• [Version comparison data]:
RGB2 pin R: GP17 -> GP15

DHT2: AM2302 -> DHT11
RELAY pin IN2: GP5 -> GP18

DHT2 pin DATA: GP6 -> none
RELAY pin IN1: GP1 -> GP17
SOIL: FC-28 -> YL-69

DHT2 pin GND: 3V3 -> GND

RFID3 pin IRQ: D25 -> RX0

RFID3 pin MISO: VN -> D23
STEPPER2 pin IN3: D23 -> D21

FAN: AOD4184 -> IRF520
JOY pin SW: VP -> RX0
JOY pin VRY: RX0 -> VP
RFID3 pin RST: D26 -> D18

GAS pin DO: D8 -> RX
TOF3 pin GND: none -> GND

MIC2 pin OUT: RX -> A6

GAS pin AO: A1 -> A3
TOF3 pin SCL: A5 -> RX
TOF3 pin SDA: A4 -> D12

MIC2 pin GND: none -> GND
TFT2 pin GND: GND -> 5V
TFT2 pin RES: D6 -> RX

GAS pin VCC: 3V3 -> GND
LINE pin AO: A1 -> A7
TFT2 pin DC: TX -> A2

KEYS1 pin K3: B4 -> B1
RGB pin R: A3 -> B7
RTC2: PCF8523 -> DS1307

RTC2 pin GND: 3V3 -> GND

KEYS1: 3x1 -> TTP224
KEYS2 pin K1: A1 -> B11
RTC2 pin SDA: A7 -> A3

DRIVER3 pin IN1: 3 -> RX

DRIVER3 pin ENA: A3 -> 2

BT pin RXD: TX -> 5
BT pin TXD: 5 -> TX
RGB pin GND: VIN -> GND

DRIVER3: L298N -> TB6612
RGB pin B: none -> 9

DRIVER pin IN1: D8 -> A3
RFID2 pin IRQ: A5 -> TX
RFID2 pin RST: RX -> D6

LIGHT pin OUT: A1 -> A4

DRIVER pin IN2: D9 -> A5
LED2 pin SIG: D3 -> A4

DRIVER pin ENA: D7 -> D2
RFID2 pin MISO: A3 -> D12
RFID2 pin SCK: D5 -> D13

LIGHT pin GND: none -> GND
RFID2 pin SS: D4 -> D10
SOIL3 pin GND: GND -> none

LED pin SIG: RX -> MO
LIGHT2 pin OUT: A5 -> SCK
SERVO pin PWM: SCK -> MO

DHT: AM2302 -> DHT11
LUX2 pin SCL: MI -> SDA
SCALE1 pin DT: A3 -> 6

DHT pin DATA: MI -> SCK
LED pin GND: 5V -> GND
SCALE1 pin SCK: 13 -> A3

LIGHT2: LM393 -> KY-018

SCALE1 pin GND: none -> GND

• [Required work]: Read through the data above. Report each line that has the word "none".

• [Written response]:
DHT2 pin DATA: GP6 -> none
TOF3 pin GND: none -> GND
MIC2 pin GND: none -> GND
RGB pin B: none -> 9
LIGHT pin GND: none -> GND
SOIL3 pin GND: GND -> none
SCALE1 pin GND: none -> GND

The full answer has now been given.